Stored items from a collection
++++++++
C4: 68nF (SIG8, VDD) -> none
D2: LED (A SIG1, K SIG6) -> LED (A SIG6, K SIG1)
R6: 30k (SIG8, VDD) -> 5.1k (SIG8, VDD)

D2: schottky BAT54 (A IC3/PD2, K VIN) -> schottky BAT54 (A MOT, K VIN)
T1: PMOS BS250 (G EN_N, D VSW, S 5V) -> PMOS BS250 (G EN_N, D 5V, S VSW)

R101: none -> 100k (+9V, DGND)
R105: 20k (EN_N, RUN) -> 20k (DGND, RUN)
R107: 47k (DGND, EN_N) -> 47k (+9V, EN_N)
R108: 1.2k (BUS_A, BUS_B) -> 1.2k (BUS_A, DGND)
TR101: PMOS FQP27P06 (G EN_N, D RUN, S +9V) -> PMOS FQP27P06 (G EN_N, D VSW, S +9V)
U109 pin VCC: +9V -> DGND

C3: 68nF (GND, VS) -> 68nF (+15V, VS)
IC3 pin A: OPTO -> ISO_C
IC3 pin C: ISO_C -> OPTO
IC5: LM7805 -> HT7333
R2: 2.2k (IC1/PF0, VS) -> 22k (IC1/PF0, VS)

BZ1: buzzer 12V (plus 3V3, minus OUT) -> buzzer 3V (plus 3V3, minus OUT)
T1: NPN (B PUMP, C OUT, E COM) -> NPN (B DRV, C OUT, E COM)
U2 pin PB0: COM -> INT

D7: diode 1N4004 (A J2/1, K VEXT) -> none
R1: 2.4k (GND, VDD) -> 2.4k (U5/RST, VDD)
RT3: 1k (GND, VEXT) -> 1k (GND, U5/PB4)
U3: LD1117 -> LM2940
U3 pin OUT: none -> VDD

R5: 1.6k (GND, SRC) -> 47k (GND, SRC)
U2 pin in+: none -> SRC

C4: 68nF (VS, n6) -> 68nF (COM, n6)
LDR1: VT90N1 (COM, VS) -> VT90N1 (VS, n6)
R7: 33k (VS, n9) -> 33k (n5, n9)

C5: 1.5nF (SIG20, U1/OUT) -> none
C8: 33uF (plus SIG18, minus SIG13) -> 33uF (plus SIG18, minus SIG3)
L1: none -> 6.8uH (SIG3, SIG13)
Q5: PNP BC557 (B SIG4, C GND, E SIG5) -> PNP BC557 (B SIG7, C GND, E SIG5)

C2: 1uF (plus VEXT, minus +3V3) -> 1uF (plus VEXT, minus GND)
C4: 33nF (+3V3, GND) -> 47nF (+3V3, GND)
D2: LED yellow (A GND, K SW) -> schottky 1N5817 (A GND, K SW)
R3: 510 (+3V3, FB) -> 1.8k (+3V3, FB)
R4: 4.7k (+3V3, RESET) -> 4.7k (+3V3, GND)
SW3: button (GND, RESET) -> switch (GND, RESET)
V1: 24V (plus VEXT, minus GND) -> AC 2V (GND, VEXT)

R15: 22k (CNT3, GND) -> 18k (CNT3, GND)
++++++++
Each line from the beginning of the entries to the line with "Q5: PNP BC557" must be repeated exactly, with both end lines kept and no other lines given.

▶ _RESULT OF THE TASK_
C4: 68nF (SIG8, VDD) -> none
D2: LED (A SIG1, K SIG6) -> LED (A SIG6, K SIG1)
R6: 30k (SIG8, VDD) -> 5.1k (SIG8, VDD)

D2: schottky BAT54 (A IC3/PD2, K VIN) -> schottky BAT54 (A MOT, K VIN)
T1: PMOS BS250 (G EN_N, D VSW, S 5V) -> PMOS BS250 (G EN_N, D 5V, S VSW)

R101: none -> 100k (+9V, DGND)
R105: 20k (EN_N, RUN) -> 20k (DGND, RUN)
R107: 47k (DGND, EN_N) -> 47k (+9V, EN_N)
R108: 1.2k (BUS_A, BUS_B) -> 1.2k (BUS_A, DGND)
TR101: PMOS FQP27P06 (G EN_N, D RUN, S +9V) -> PMOS FQP27P06 (G EN_N, D VSW, S +9V)
U109 pin VCC: +9V -> DGND

C3: 68nF (GND, VS) -> 68nF (+15V, VS)
IC3 pin A: OPTO -> ISO_C
IC3 pin C: ISO_C -> OPTO
IC5: LM7805 -> HT7333
R2: 2.2k (IC1/PF0, VS) -> 22k (IC1/PF0, VS)

BZ1: buzzer 12V (plus 3V3, minus OUT) -> buzzer 3V (plus 3V3, minus OUT)
T1: NPN (B PUMP, C OUT, E COM) -> NPN (B DRV, C OUT, E COM)
U2 pin PB0: COM -> INT

D7: diode 1N4004 (A J2/1, K VEXT) -> none
R1: 2.4k (GND, VDD) -> 2.4k (U5/RST, VDD)
RT3: 1k (GND, VEXT) -> 1k (GND, U5/PB4)
U3: LD1117 -> LM2940
U3 pin OUT: none -> VDD

R5: 1.6k (GND, SRC) -> 47k (GND, SRC)
U2 pin in+: none -> SRC

C4: 68nF (VS, n6) -> 68nF (COM, n6)
LDR1: VT90N1 (COM, VS) -> VT90N1 (VS, n6)
R7: 33k (VS, n9) -> 33k (n5, n9)

C5: 1.5nF (SIG20, U1/OUT) -> none
C8: 33uF (plus SIG18, minus SIG13) -> 33uF (plus SIG18, minus SIG3)
L1: none -> 6.8uH (SIG3, SIG13)
Q5: PNP BC557 (B SIG4, C GND, E SIG5) -> PNP BC557 (B SIG7, C GND, E SIG5)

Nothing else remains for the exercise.